Object matching data
□ □ □ □ □
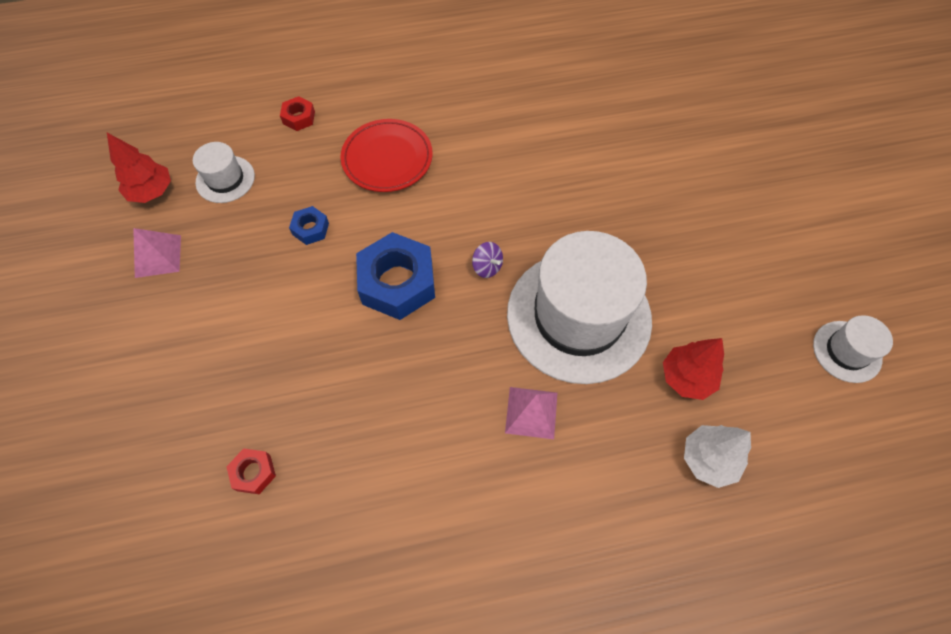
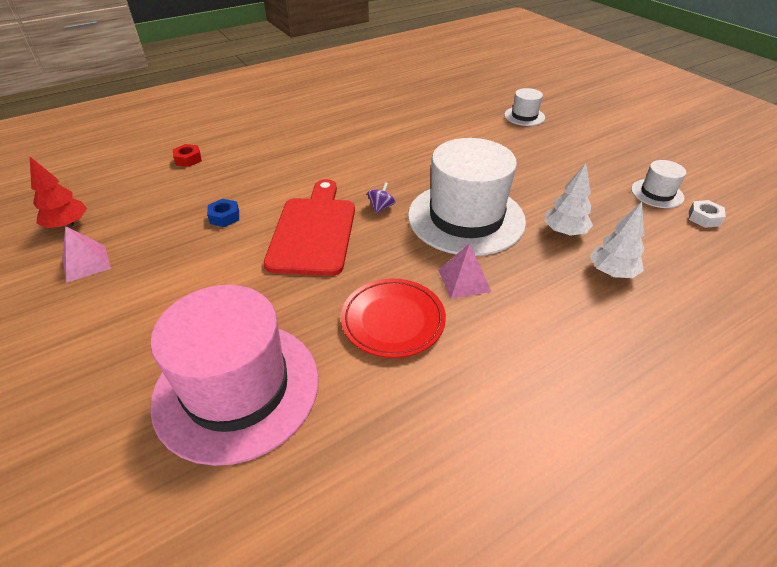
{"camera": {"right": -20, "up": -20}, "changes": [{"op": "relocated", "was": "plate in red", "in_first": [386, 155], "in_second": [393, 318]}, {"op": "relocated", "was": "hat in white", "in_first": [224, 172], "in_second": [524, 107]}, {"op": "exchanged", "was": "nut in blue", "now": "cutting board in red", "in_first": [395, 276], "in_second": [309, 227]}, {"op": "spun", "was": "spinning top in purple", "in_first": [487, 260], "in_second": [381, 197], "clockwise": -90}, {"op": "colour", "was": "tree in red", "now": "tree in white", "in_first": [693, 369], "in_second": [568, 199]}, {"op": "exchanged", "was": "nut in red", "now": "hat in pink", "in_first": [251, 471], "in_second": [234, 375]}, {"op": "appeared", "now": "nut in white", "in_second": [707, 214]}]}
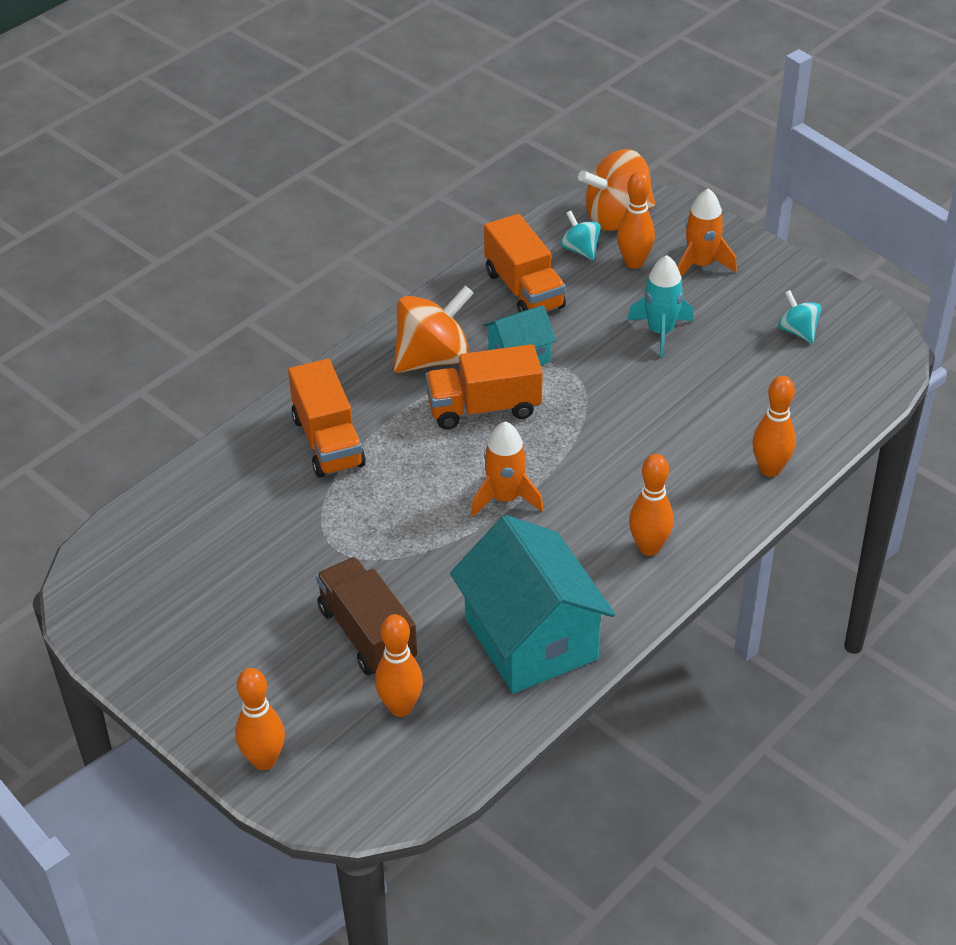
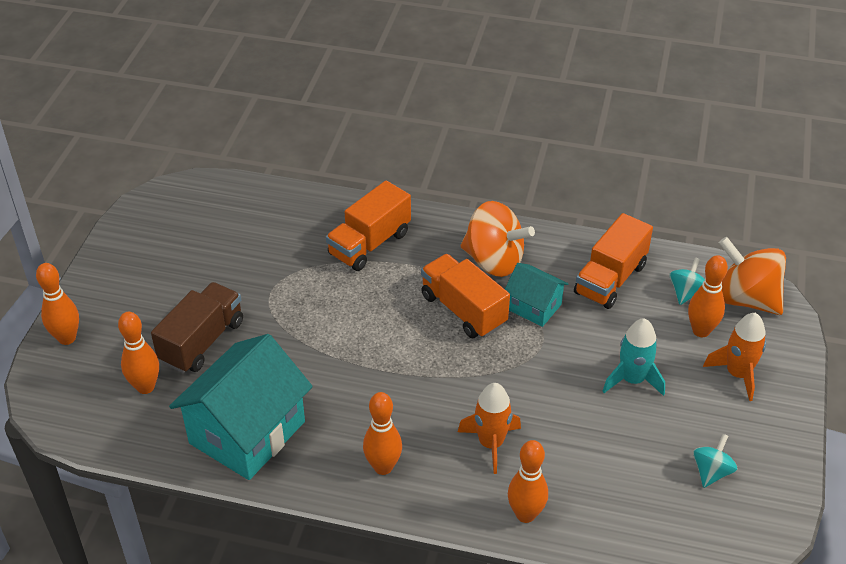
{"camera": {"right": 60, "up": 0}, "changes": [{"op": "relocated", "was": "rocket in orange", "in_first": [507, 469], "in_second": [489, 428]}]}
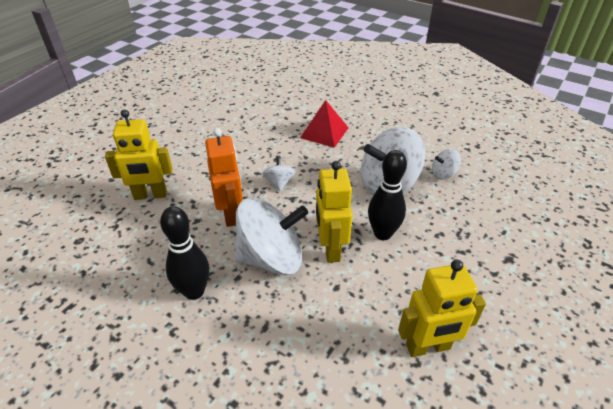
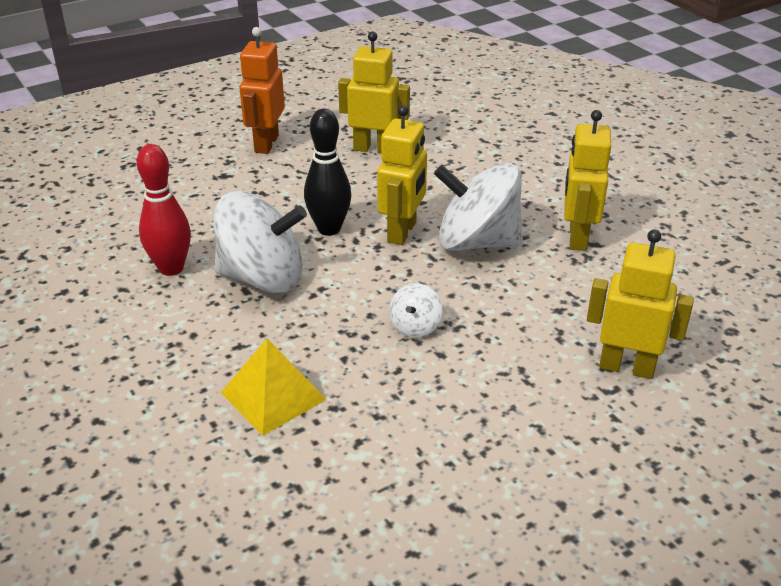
{"camera": {"right": -155, "up": -5}, "changes": [{"op": "colour", "was": "pyramid in red", "now": "pyramid in yellow", "in_first": [324, 124], "in_second": [273, 386]}, {"op": "relocated", "was": "robot in orange", "in_first": [224, 177], "in_second": [262, 90]}, {"op": "exchanged", "was": "spinning top in white", "now": "bowling pin in red", "in_first": [446, 164], "in_second": [164, 210]}, {"op": "exchanged", "was": "bowling pin in black", "now": "robot in yellow", "in_first": [185, 253], "in_second": [587, 180]}]}
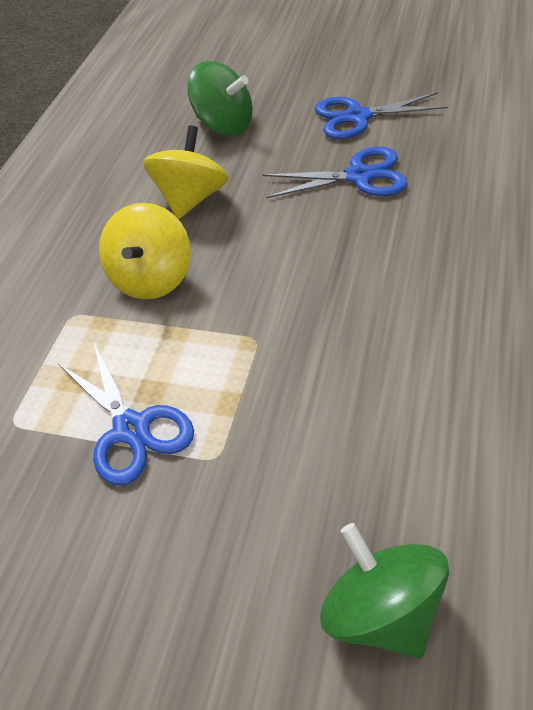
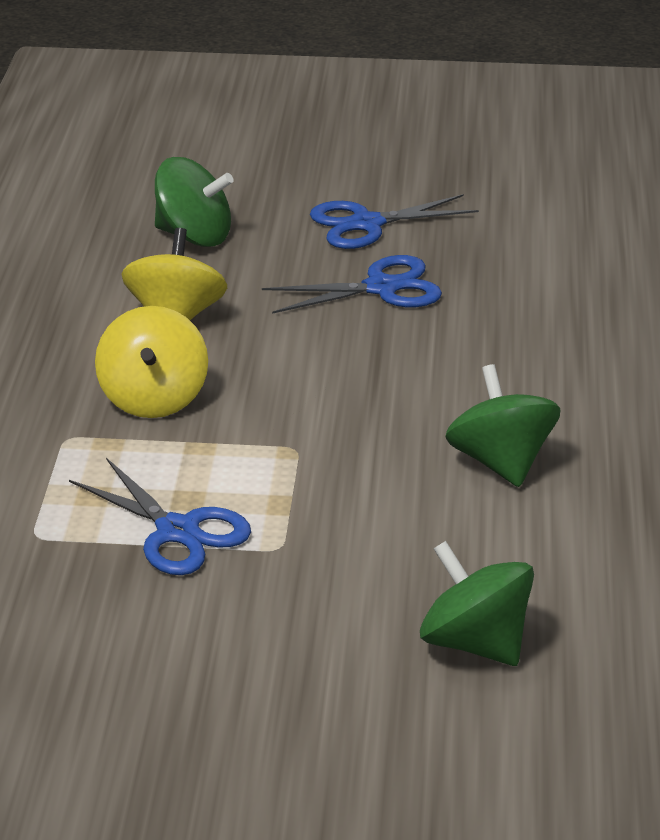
{"camera": {"right": -15, "up": -15}, "changes": [{"op": "appeared", "now": "spinning top in green", "in_second": [503, 425]}]}
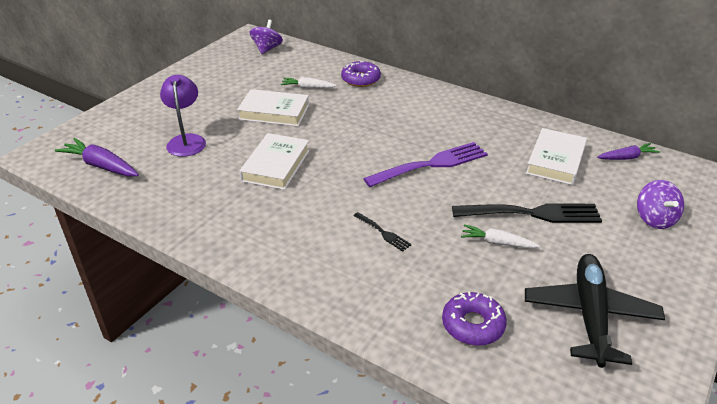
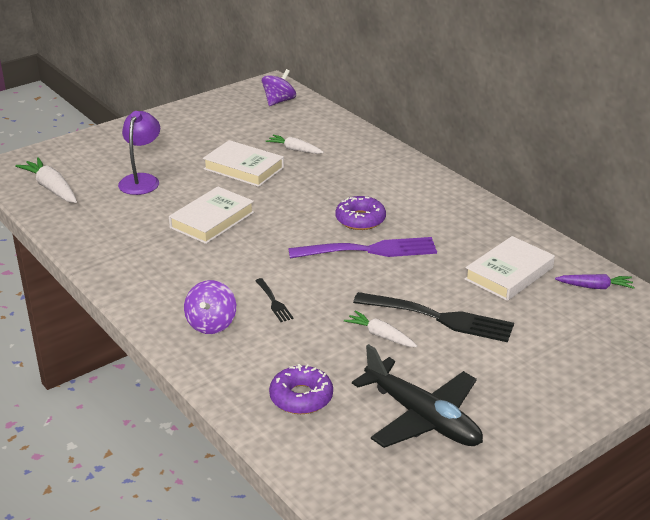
{"camera": {"right": 20, "up": -5}, "changes": [{"op": "relocated", "was": "donut in purple", "in_first": [361, 74], "in_second": [361, 213]}, {"op": "colour", "was": "carrot in purple", "now": "carrot in white", "in_first": [97, 157], "in_second": [46, 180]}, {"op": "relocated", "was": "spinning top in purple", "in_first": [660, 204], "in_second": [210, 307]}, {"op": "spun", "was": "plane in black", "in_first": [595, 311], "in_second": [417, 396], "clockwise": 105}]}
□ □ □ □ □
Set the pictures aside and reproduce the data above exactly.

**EXERCISE RESPONSE**
{"camera": {"right": -20, "up": -20}, "changes": [{"op": "relocated", "was": "plate in red", "in_first": [386, 155], "in_second": [393, 318]}, {"op": "relocated", "was": "hat in white", "in_first": [224, 172], "in_second": [524, 107]}, {"op": "exchanged", "was": "nut in blue", "now": "cutting board in red", "in_first": [395, 276], "in_second": [309, 227]}, {"op": "spun", "was": "spinning top in purple", "in_first": [487, 260], "in_second": [381, 197], "clockwise": -90}, {"op": "colour", "was": "tree in red", "now": "tree in white", "in_first": [693, 369], "in_second": [568, 199]}, {"op": "exchanged", "was": "nut in red", "now": "hat in pink", "in_first": [251, 471], "in_second": [234, 375]}, {"op": "appeared", "now": "nut in white", "in_second": [707, 214]}]}
{"camera": {"right": 60, "up": 0}, "changes": [{"op": "relocated", "was": "rocket in orange", "in_first": [507, 469], "in_second": [489, 428]}]}
{"camera": {"right": -155, "up": -5}, "changes": [{"op": "colour", "was": "pyramid in red", "now": "pyramid in yellow", "in_first": [324, 124], "in_second": [273, 386]}, {"op": "relocated", "was": "robot in orange", "in_first": [224, 177], "in_second": [262, 90]}, {"op": "exchanged", "was": "spinning top in white", "now": "bowling pin in red", "in_first": [446, 164], "in_second": [164, 210]}, {"op": "exchanged", "was": "bowling pin in black", "now": "robot in yellow", "in_first": [185, 253], "in_second": [587, 180]}]}
{"camera": {"right": -15, "up": -15}, "changes": [{"op": "appeared", "now": "spinning top in green", "in_second": [503, 425]}]}
{"camera": {"right": 20, "up": -5}, "changes": [{"op": "relocated", "was": "donut in purple", "in_first": [361, 74], "in_second": [361, 213]}, {"op": "colour", "was": "carrot in purple", "now": "carrot in white", "in_first": [97, 157], "in_second": [46, 180]}, {"op": "relocated", "was": "spinning top in purple", "in_first": [660, 204], "in_second": [210, 307]}, {"op": "spun", "was": "plane in black", "in_first": [595, 311], "in_second": [417, 396], "clockwise": 105}]}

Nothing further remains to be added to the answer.